Set down the entries below exactly; drop the pictures.

Material for this exercise:

○ ○ ○

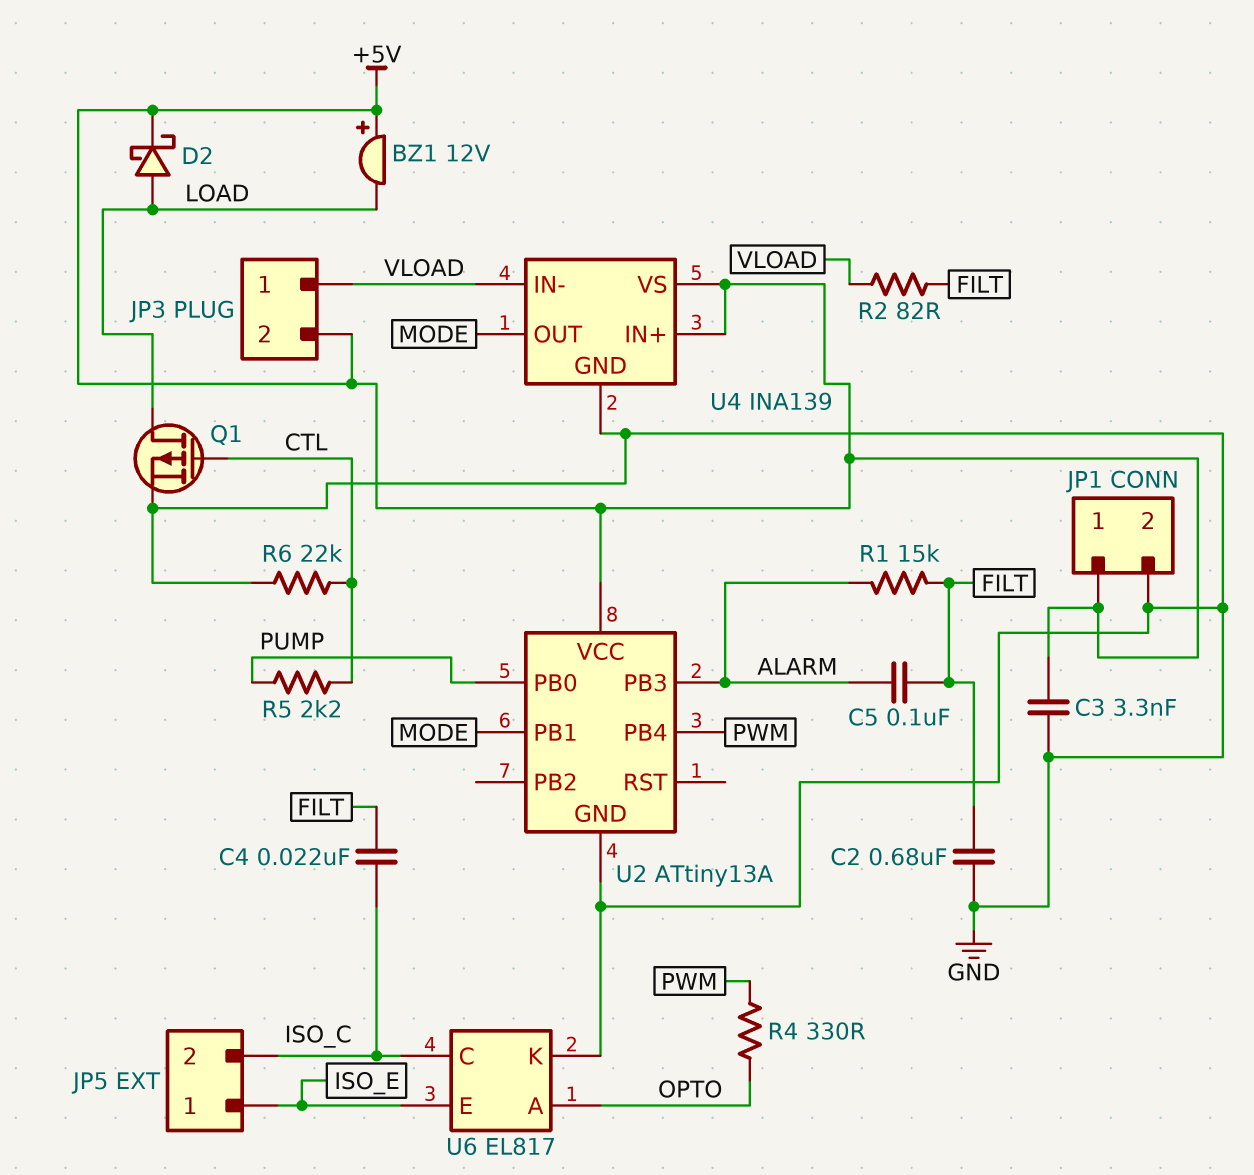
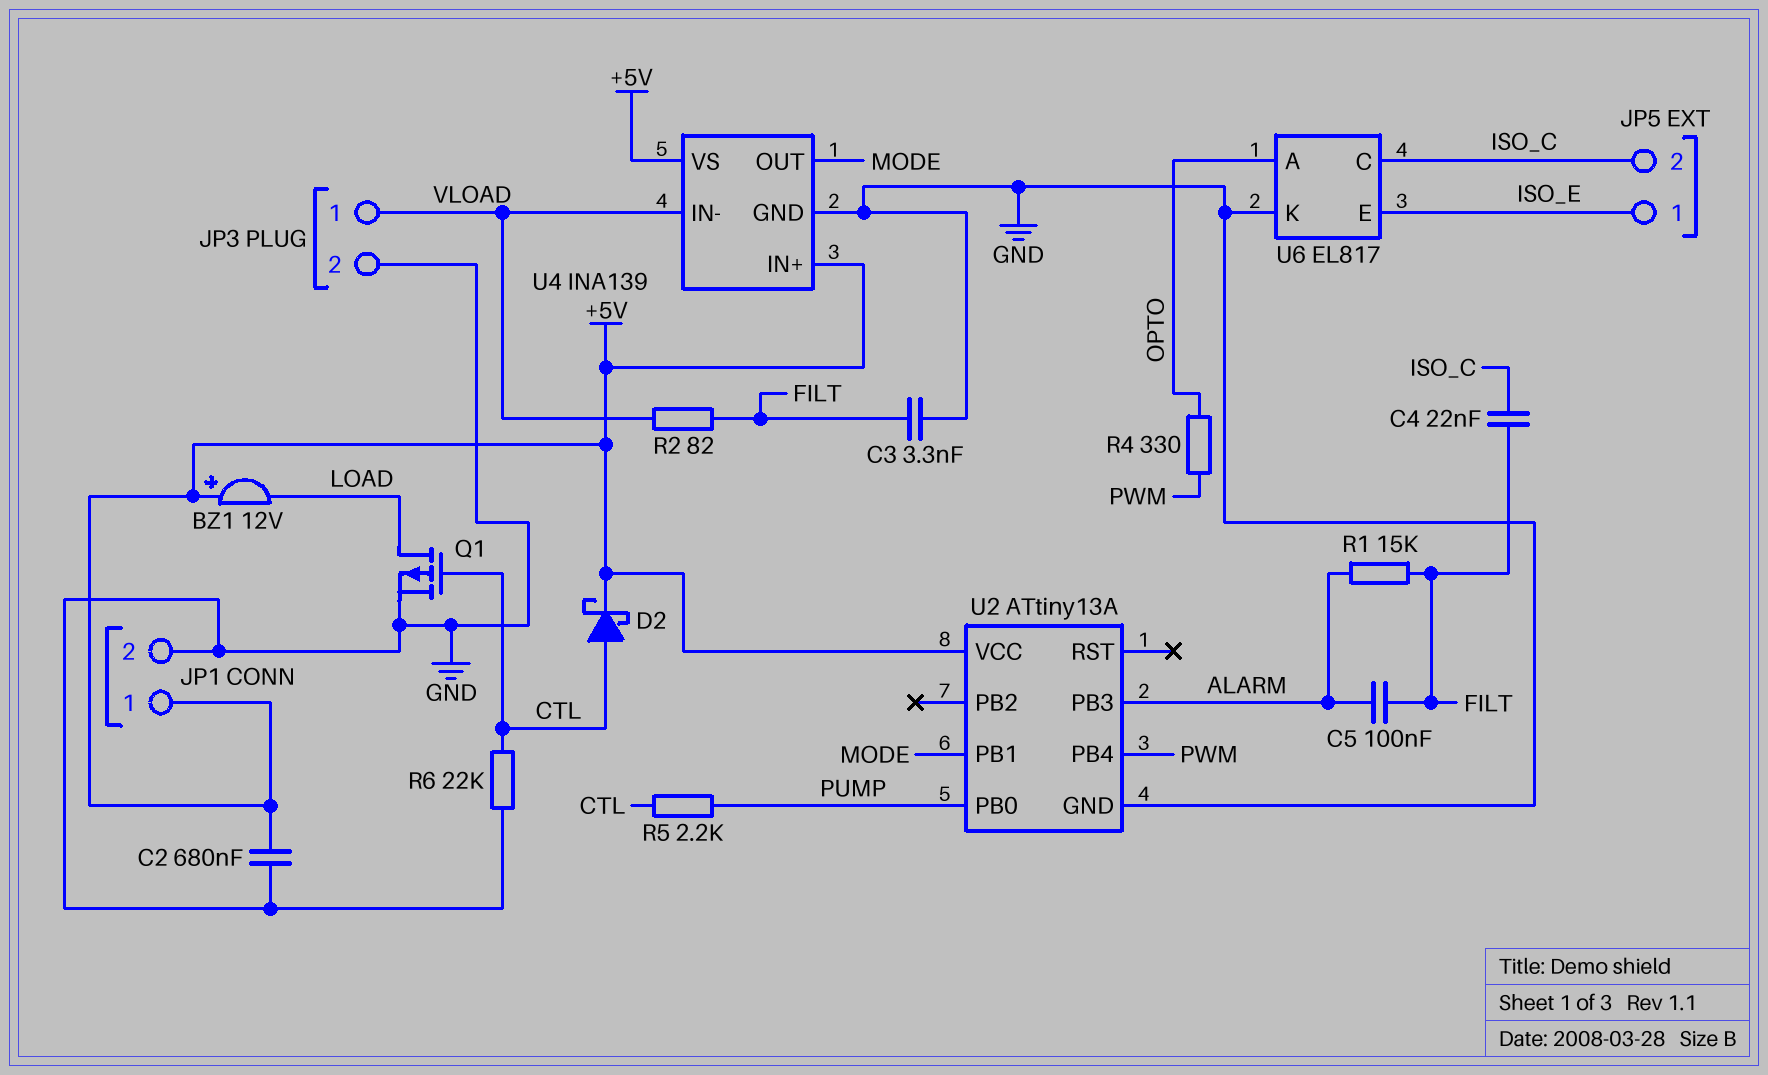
C2: 680nF (FILT, GND) -> 680nF (+5V, GND)
C3: 3.3nF (+5V, GND) -> 3.3nF (FILT, GND)
D2: schottky (A LOAD, K +5V) -> schottky (A CTL, K +5V)
JP3 pin 2: +5V -> GND

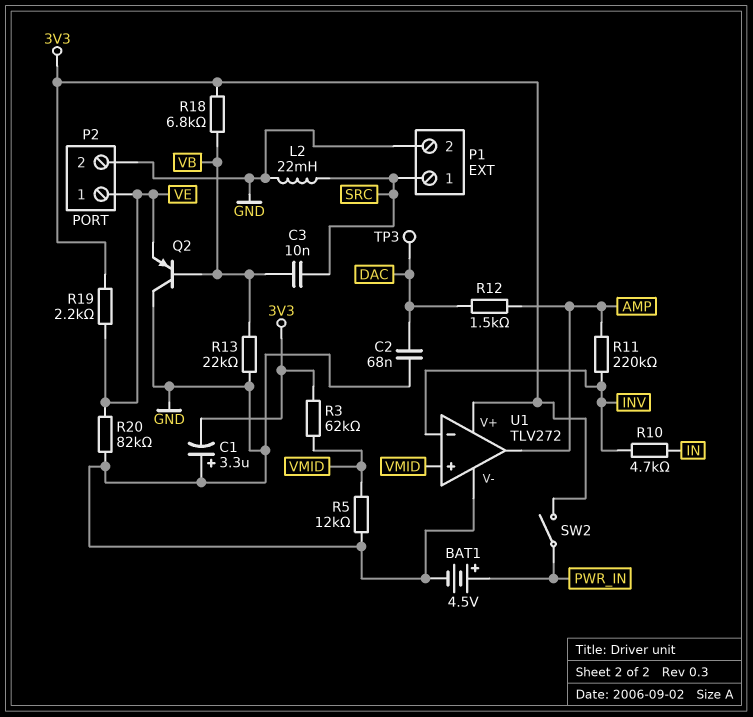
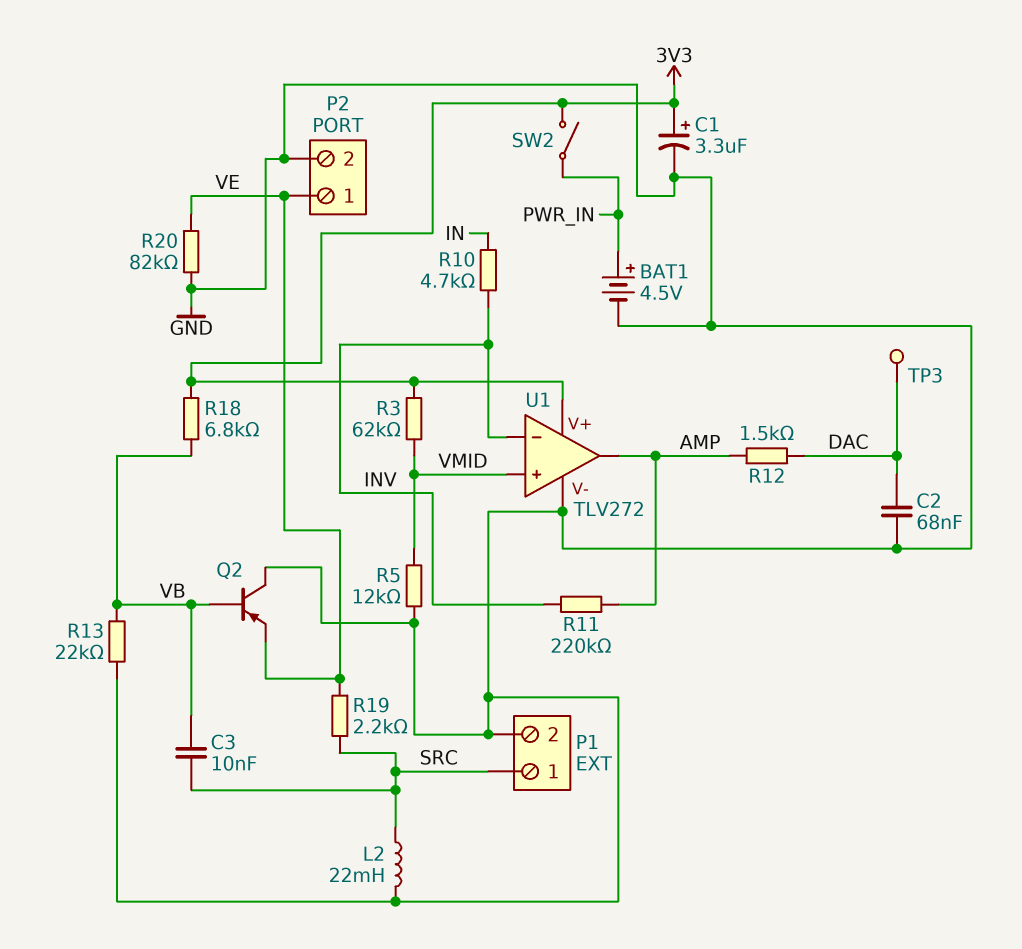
C1: 3.3uF (plus GND, minus 3V3) -> 3.3uF (plus 3V3, minus GND)
R19: 2.2k (3V3, VE) -> 2.2k (SRC, VE)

○ ○ ○

Output for this task:
C2: 680nF (FILT, GND) -> 680nF (+5V, GND)
C3: 3.3nF (+5V, GND) -> 3.3nF (FILT, GND)
D2: schottky (A LOAD, K +5V) -> schottky (A CTL, K +5V)
JP3 pin 2: +5V -> GND

C1: 3.3uF (plus GND, minus 3V3) -> 3.3uF (plus 3V3, minus GND)
R19: 2.2k (3V3, VE) -> 2.2k (SRC, VE)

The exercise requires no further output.